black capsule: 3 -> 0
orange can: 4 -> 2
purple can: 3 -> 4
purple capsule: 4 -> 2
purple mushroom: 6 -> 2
*-*-*
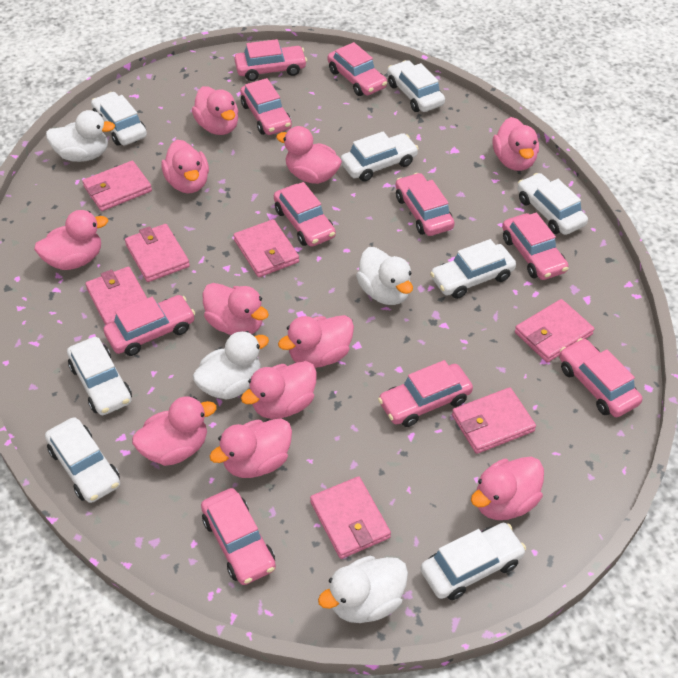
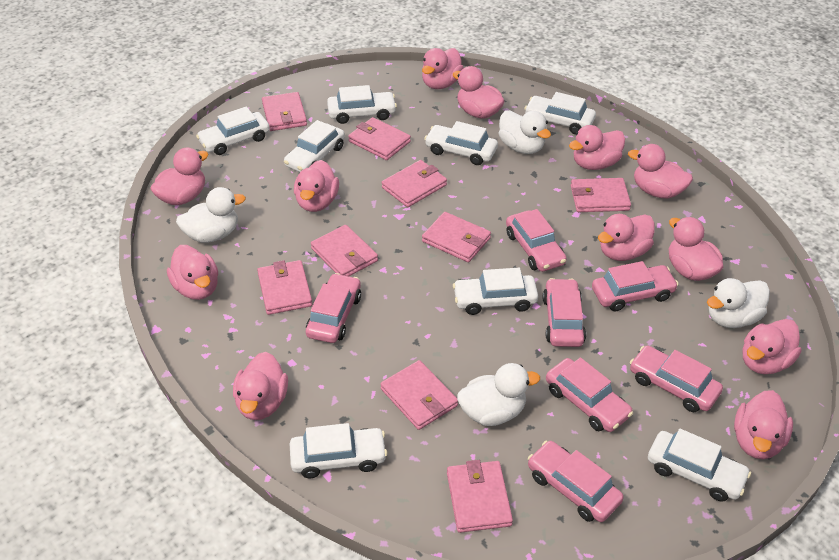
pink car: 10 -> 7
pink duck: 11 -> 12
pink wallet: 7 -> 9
*-*-*
Where a line of the records above holds the word "purple", copy that line.

ANSWER TO THIS TASK:
purple can: 3 -> 4
purple capsule: 4 -> 2
purple mushroom: 6 -> 2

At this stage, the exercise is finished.